Exercise requirements. From the first line to the last, retype everything below exactly, minus the pictures.

Data.
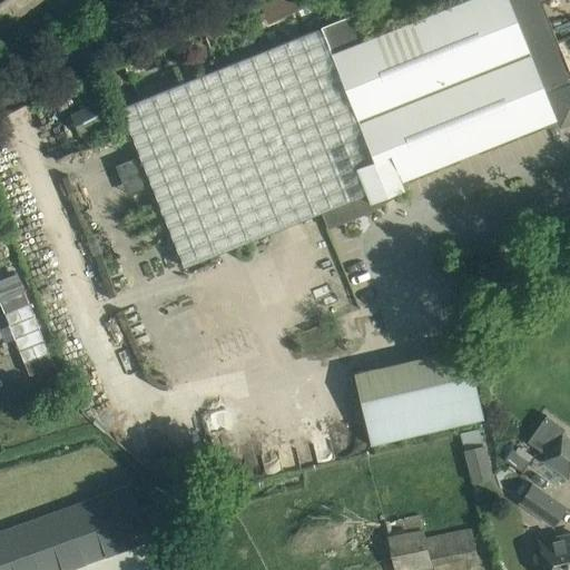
[(0,0),(0,29),(39,0),(0,0)]
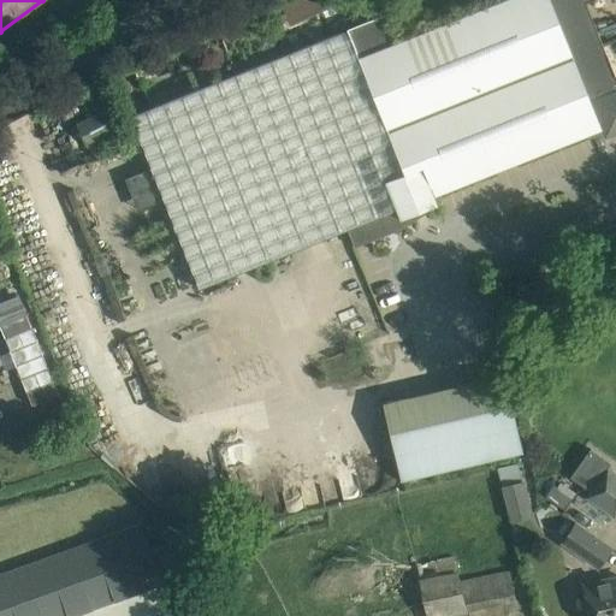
[(335,7),(330,0),(291,0),(289,1),(300,23),(335,7)]
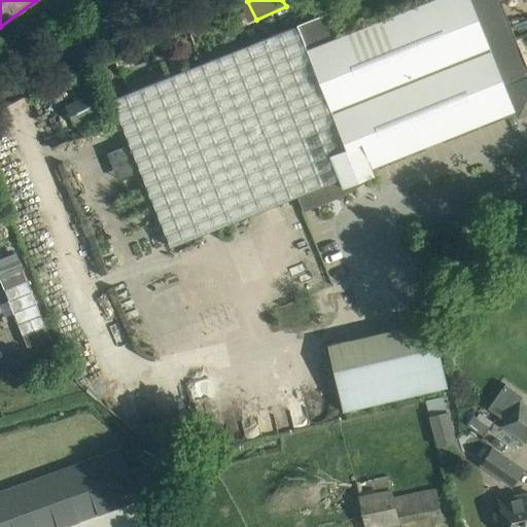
[(526,113),(526,65),(501,1),(504,0),(522,0),(523,2),(526,0),(431,0),(339,37),(328,12),(295,27),(344,148),(360,142),(371,167),(514,110),(517,118),(526,113)]
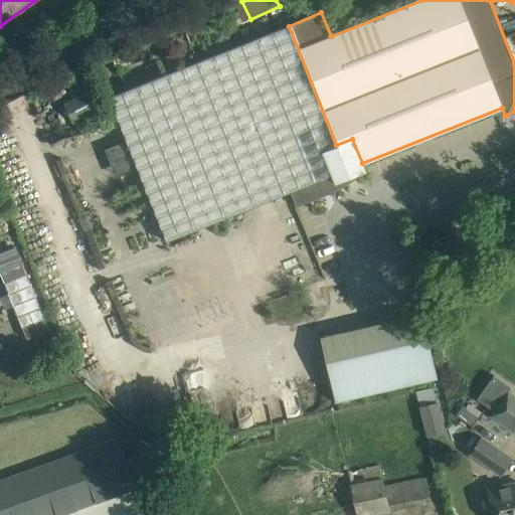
[(228,39),(224,30),(215,34),(219,43),(228,39)]
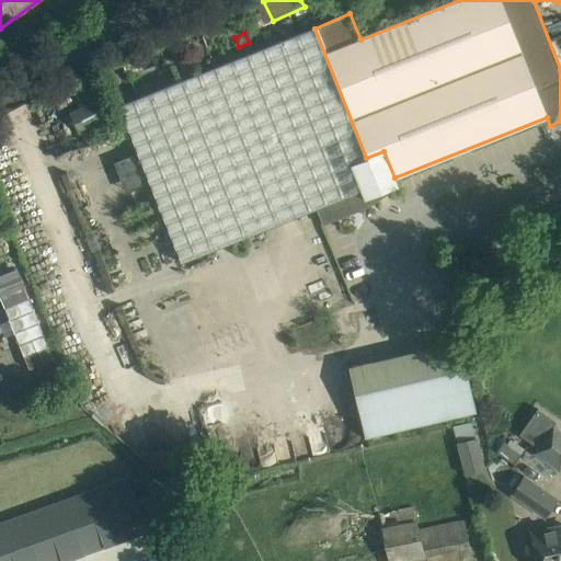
[(69,113),(79,133),(80,134),(107,119),(96,99),(69,113)]
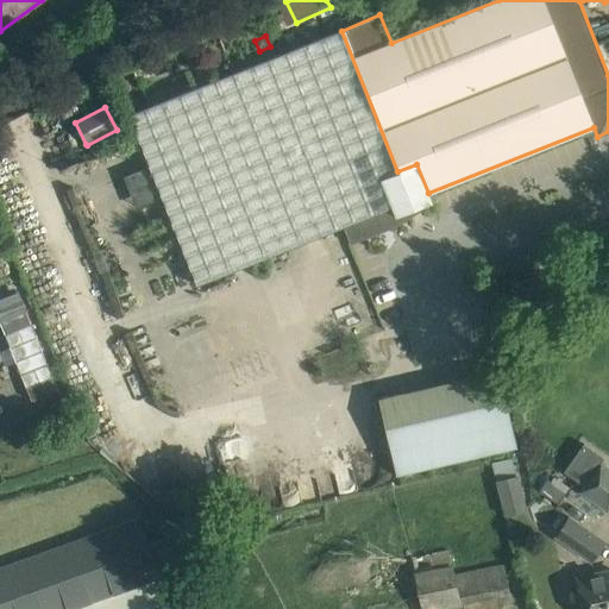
[(397,171),(378,180),(396,226),(432,202),(428,193),(416,164),(397,171)]
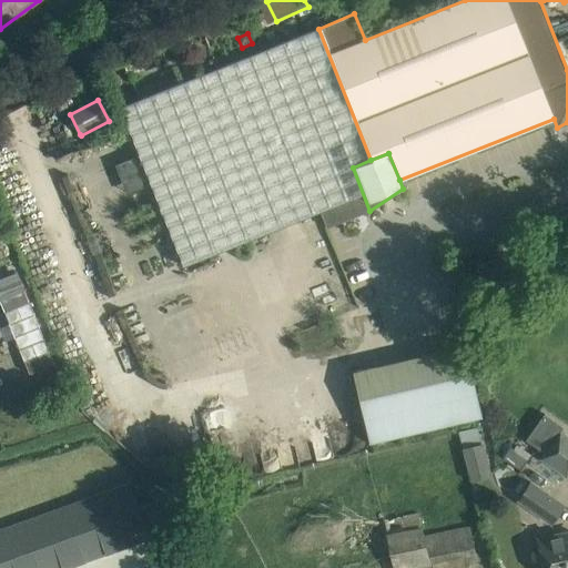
[(131,192),(151,182),(139,154),(118,164),(131,192)]
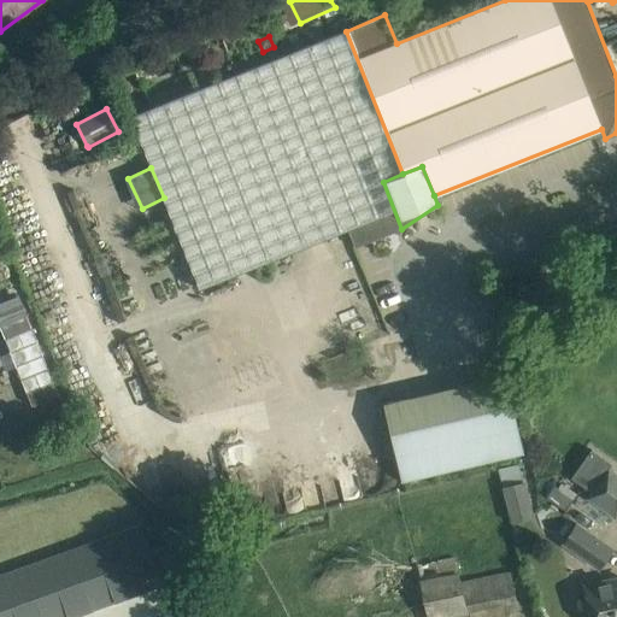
[(25,280),(0,288),(0,318),(34,405),(69,392),(25,280)]
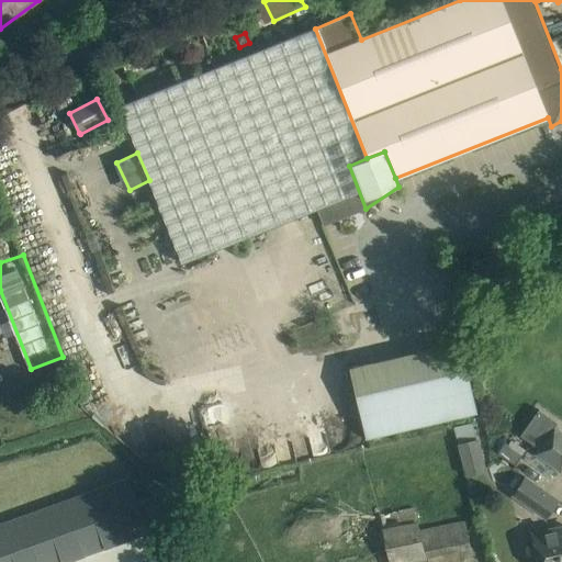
[(561,294),(559,284),(550,287),(554,301),(561,298),(561,294)]
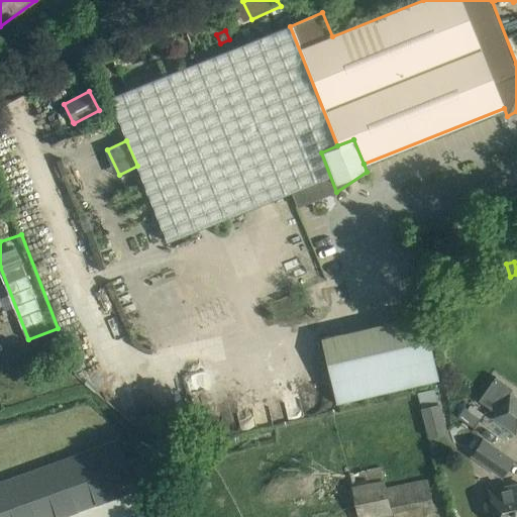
[(320,337),(336,404),(438,380),(423,313),(320,337)]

Your solution.
[(0,0),(0,29),(39,0),(0,0)]
[(335,7),(330,0),(291,0),(289,1),(300,23),(335,7)]
[(526,113),(526,65),(501,1),(504,0),(522,0),(523,2),(526,0),(431,0),(339,37),(328,12),(295,27),(344,148),(360,142),(371,167),(514,110),(517,118),(526,113)]
[(228,39),(224,30),(215,34),(219,43),(228,39)]
[(69,113),(79,133),(80,134),(107,119),(96,99),(69,113)]
[(397,171),(378,180),(396,226),(432,202),(428,193),(416,164),(397,171)]
[(131,192),(151,182),(139,154),(118,164),(131,192)]
[(25,280),(0,288),(0,318),(34,405),(69,392),(25,280)]
[(561,294),(559,284),(550,287),(554,301),(561,298),(561,294)]
[(320,337),(336,404),(438,380),(423,313),(320,337)]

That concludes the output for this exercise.